---- PROVIDED RECORDS

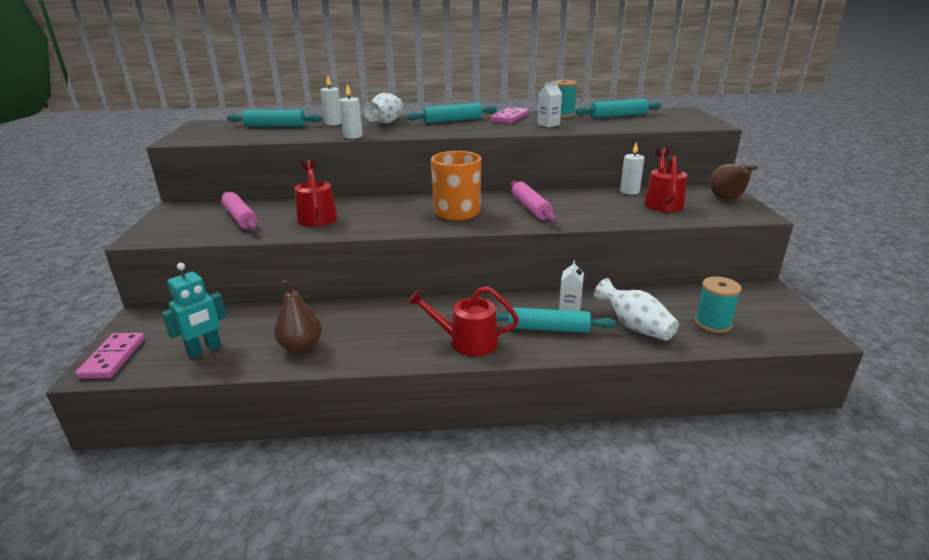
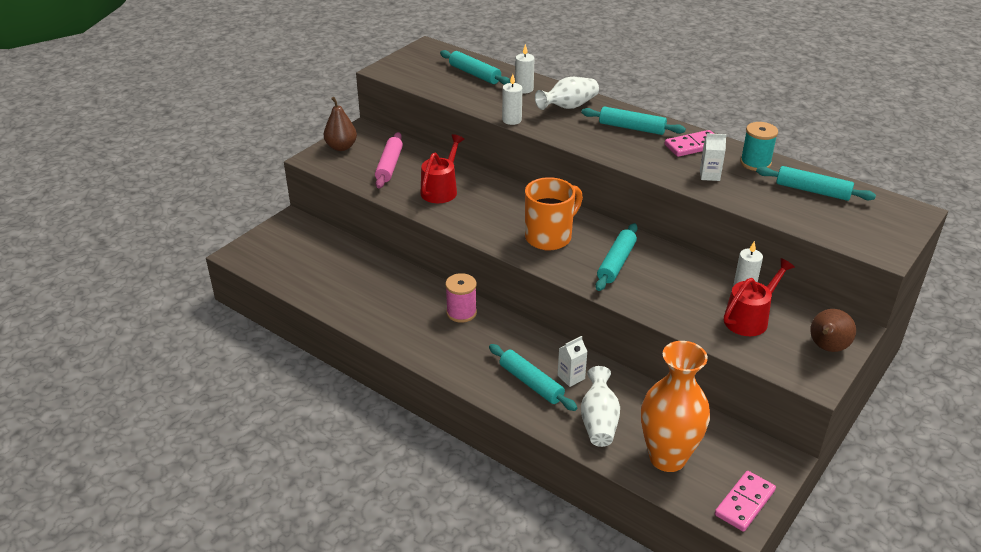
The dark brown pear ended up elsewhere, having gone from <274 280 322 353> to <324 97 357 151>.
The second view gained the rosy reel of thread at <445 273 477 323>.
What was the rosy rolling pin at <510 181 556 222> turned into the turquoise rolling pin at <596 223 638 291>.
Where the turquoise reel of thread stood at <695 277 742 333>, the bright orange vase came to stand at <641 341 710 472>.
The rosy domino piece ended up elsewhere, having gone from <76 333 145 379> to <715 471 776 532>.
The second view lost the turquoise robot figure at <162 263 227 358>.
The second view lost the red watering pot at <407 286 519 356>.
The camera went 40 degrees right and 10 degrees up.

--------

Wherever the string "view" occurs in the entries, copy that whole line.

PROBLEM SOLUTION:
The second view gained the rosy reel of thread at <445 273 477 323>.
The second view lost the turquoise robot figure at <162 263 227 358>.
The second view lost the red watering pot at <407 286 519 356>.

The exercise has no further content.